→ WHAT IS EXPECTED: Set down the lines of the data exactly, starting at the first and stopping after the line containing "R6: 1.3k (GND, U11/NRST) -> none".

→ RECORDS SHOWN:
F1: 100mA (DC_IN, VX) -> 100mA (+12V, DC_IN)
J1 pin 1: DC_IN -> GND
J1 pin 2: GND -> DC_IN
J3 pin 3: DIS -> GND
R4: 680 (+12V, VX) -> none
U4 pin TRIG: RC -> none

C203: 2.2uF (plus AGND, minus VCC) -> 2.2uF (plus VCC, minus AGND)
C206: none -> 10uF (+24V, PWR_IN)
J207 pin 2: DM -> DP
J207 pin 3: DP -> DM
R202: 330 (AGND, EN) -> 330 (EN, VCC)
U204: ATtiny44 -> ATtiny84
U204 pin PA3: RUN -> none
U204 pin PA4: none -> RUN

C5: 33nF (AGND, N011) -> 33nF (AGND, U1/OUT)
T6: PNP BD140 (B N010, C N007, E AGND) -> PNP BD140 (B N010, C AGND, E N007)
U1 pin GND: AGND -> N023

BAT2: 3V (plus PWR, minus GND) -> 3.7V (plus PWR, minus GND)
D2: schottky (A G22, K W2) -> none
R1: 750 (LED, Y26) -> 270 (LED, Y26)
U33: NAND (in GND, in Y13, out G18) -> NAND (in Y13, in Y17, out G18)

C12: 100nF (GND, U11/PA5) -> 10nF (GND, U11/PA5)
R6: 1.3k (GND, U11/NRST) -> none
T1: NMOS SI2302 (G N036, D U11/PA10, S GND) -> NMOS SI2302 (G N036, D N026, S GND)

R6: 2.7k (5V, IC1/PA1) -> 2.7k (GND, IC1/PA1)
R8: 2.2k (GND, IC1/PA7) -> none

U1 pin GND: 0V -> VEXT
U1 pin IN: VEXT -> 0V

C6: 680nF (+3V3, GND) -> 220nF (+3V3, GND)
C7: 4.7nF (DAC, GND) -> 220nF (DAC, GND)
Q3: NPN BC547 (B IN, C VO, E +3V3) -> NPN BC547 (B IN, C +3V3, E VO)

→ RESPONSE AREA:
F1: 100mA (DC_IN, VX) -> 100mA (+12V, DC_IN)
J1 pin 1: DC_IN -> GND
J1 pin 2: GND -> DC_IN
J3 pin 3: DIS -> GND
R4: 680 (+12V, VX) -> none
U4 pin TRIG: RC -> none

C203: 2.2uF (plus AGND, minus VCC) -> 2.2uF (plus VCC, minus AGND)
C206: none -> 10uF (+24V, PWR_IN)
J207 pin 2: DM -> DP
J207 pin 3: DP -> DM
R202: 330 (AGND, EN) -> 330 (EN, VCC)
U204: ATtiny44 -> ATtiny84
U204 pin PA3: RUN -> none
U204 pin PA4: none -> RUN

C5: 33nF (AGND, N011) -> 33nF (AGND, U1/OUT)
T6: PNP BD140 (B N010, C N007, E AGND) -> PNP BD140 (B N010, C AGND, E N007)
U1 pin GND: AGND -> N023

BAT2: 3V (plus PWR, minus GND) -> 3.7V (plus PWR, minus GND)
D2: schottky (A G22, K W2) -> none
R1: 750 (LED, Y26) -> 270 (LED, Y26)
U33: NAND (in GND, in Y13, out G18) -> NAND (in Y13, in Y17, out G18)

C12: 100nF (GND, U11/PA5) -> 10nF (GND, U11/PA5)
R6: 1.3k (GND, U11/NRST) -> none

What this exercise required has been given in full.